Records contained in a dataset
<<<<
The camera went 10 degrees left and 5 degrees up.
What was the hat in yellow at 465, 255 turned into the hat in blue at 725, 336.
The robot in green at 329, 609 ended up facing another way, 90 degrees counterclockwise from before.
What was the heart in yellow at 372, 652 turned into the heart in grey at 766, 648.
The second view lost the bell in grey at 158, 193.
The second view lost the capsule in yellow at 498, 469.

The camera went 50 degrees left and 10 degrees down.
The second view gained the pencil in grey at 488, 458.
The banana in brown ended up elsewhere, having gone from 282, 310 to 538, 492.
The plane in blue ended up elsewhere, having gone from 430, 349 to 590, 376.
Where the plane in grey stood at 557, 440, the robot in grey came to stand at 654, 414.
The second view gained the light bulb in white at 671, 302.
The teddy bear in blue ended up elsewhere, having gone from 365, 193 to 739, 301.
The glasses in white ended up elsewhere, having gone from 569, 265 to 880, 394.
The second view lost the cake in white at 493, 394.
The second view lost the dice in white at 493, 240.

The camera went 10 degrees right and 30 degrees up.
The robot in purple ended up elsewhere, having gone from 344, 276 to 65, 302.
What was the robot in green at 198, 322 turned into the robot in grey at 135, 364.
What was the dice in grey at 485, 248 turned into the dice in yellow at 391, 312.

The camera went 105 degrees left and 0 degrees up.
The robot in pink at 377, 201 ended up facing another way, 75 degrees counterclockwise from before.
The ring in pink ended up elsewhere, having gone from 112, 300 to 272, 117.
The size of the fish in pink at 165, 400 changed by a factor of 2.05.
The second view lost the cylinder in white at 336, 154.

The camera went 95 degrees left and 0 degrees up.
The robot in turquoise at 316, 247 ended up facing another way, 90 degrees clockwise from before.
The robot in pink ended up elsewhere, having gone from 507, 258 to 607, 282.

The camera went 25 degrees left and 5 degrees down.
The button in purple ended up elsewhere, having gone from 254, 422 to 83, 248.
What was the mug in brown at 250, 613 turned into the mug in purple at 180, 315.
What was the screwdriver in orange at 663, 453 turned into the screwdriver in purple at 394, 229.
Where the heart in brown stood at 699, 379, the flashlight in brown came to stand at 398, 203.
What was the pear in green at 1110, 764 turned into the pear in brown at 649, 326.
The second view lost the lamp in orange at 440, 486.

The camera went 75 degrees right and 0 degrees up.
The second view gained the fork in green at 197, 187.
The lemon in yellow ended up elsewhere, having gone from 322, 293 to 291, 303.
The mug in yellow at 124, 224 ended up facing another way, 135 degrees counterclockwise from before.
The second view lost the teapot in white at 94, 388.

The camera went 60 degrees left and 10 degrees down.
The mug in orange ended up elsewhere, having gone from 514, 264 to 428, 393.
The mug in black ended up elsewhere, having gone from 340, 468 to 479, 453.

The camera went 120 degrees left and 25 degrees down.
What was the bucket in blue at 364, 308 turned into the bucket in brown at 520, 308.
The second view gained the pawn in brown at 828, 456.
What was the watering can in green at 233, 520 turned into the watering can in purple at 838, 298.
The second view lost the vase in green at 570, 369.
>>>>
* **Task to complete**:
Return only the exact lines from the opening of the records through the line that contains "The second view lost the bell", both included.

* **Your response**:
The camera went 10 degrees left and 5 degrees up.
What was the hat in yellow at 465, 255 turned into the hat in blue at 725, 336.
The robot in green at 329, 609 ended up facing another way, 90 degrees counterclockwise from before.
What was the heart in yellow at 372, 652 turned into the heart in grey at 766, 648.
The second view lost the bell in grey at 158, 193.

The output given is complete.